---------- Data for the task

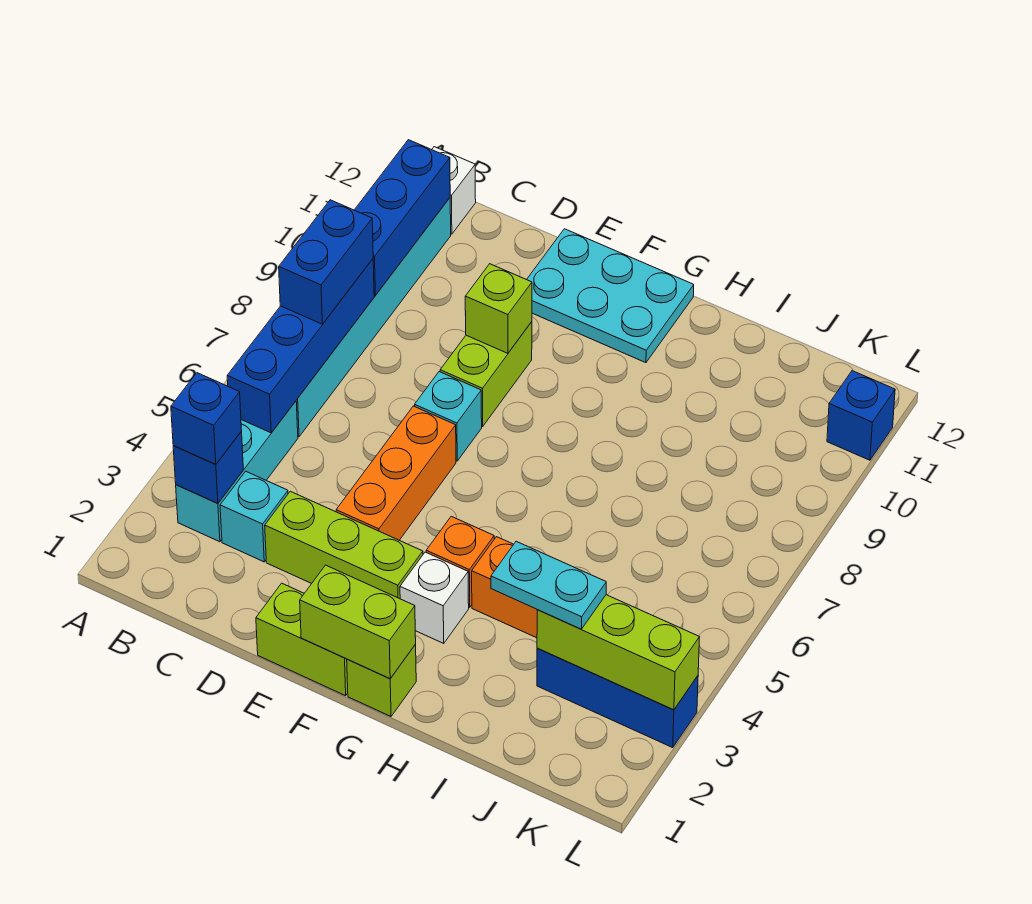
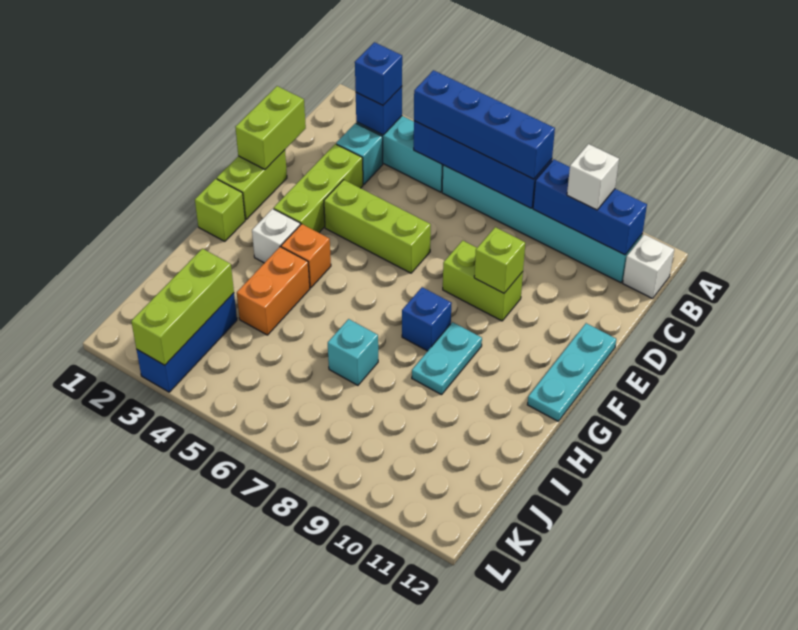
blue brick B7:B8 level 3 -> blue brick B5:B8 level 3
none -> white brick B10 level 3
orange brick E4:E6 level 1 -> lime brick E4:E6 level 1
cyan brick E7 level 1 -> cyan brick I7 level 1
cyan plate E11:G12 level 1 -> cyan plate E12:G12 level 1
lime brick F1:G1 level 2 -> lime brick D1:E1 level 2
cyan plate I3:J3 level 3 -> cyan plate G9:H9 level 1
blue brick L11 level 1 -> blue brick G8 level 1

--------------------

What you are asked to do: Starting at the line that contains "orange brick E4:E6", retype each remaining line of the records exactly; that line and the last line are both included.

Task solution:
orange brick E4:E6 level 1 -> lime brick E4:E6 level 1
cyan brick E7 level 1 -> cyan brick I7 level 1
cyan plate E11:G12 level 1 -> cyan plate E12:G12 level 1
lime brick F1:G1 level 2 -> lime brick D1:E1 level 2
cyan plate I3:J3 level 3 -> cyan plate G9:H9 level 1
blue brick L11 level 1 -> blue brick G8 level 1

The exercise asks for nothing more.